## WHAT THE EXERCISE ASKS:
Exactly and only the lines from the line holding "(różowy) <146 173>" to the end of the records should be reproduced. Leave pictures out.

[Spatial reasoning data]
.....
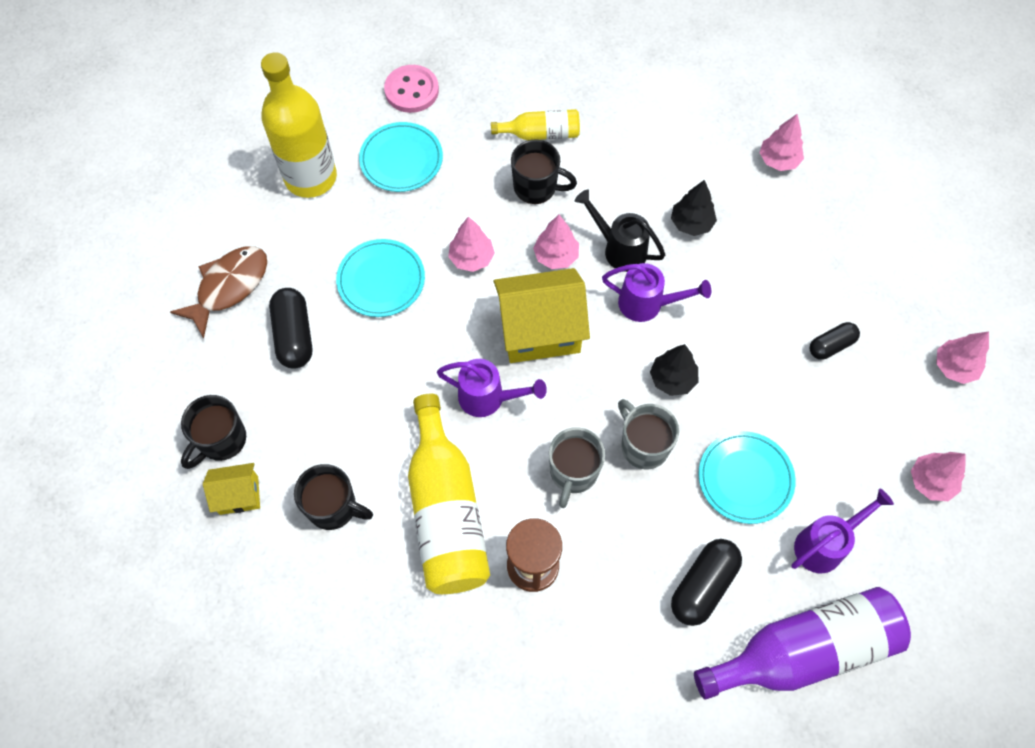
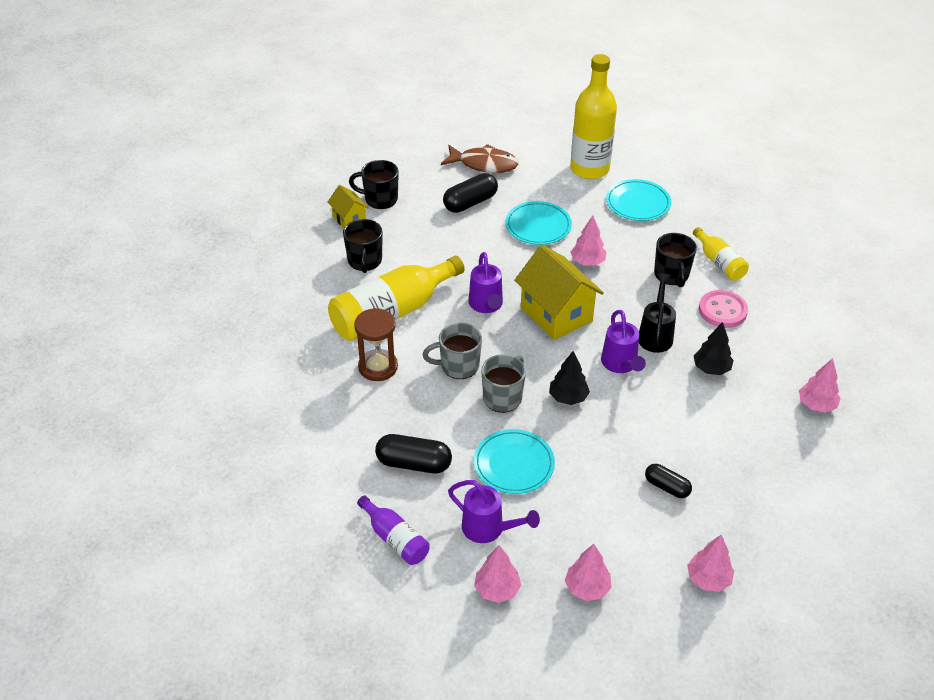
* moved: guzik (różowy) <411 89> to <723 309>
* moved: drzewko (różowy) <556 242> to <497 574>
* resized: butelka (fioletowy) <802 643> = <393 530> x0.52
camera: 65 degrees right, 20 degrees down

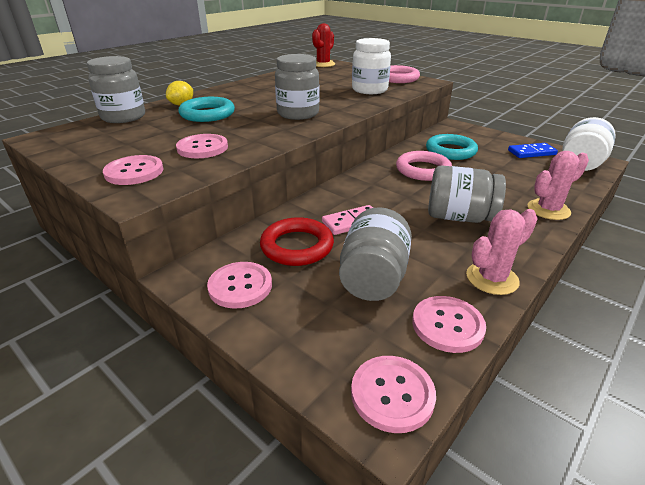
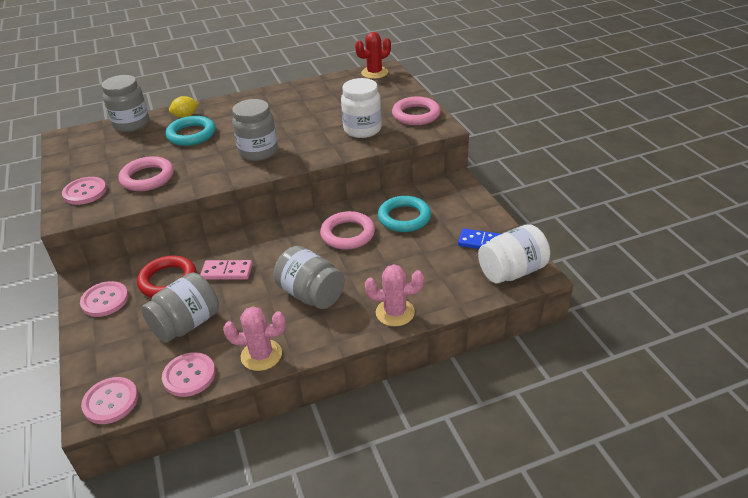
* replaced: guzik (różowy) <202 146> to pierścień (różowy) <146 173>
camera: 30 degrees right, 5 degrees up

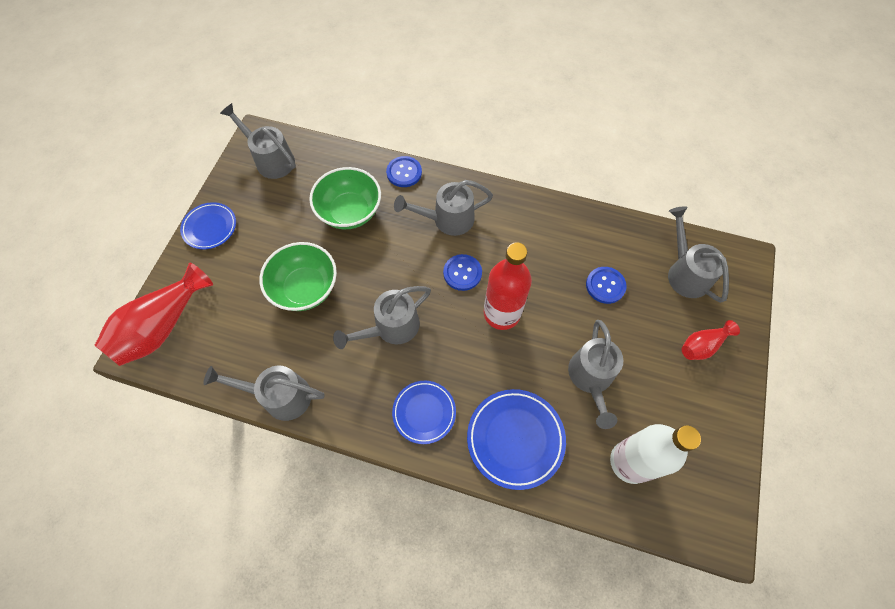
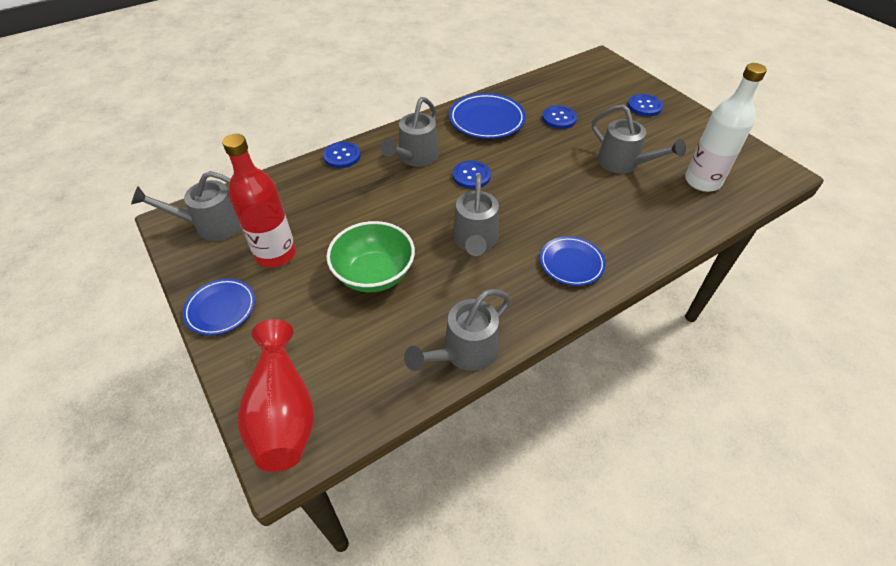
* removed: miska (zielony) <345 198>
* removed: konewka (szary) <698 254>
* moved: talerz (niebieski) <516 439> to <487 116>
* moved: butelka (czerwony) <508 286> to <259 201>
* replaced: wazon (czerwony) <711 340> to guzik (niebieski) <645 105>
camera: 50 degrees left, 15 degrees down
.....
## EXERCISE SOLUTION:
* replaced: guzik (różowy) <202 146> to pierścień (różowy) <146 173>
camera: 30 degrees right, 5 degrees up

* removed: miska (zielony) <345 198>
* removed: konewka (szary) <698 254>
* moved: talerz (niebieski) <516 439> to <487 116>
* moved: butelka (czerwony) <508 286> to <259 201>
* replaced: wazon (czerwony) <711 340> to guzik (niebieski) <645 105>
camera: 50 degrees left, 15 degrees down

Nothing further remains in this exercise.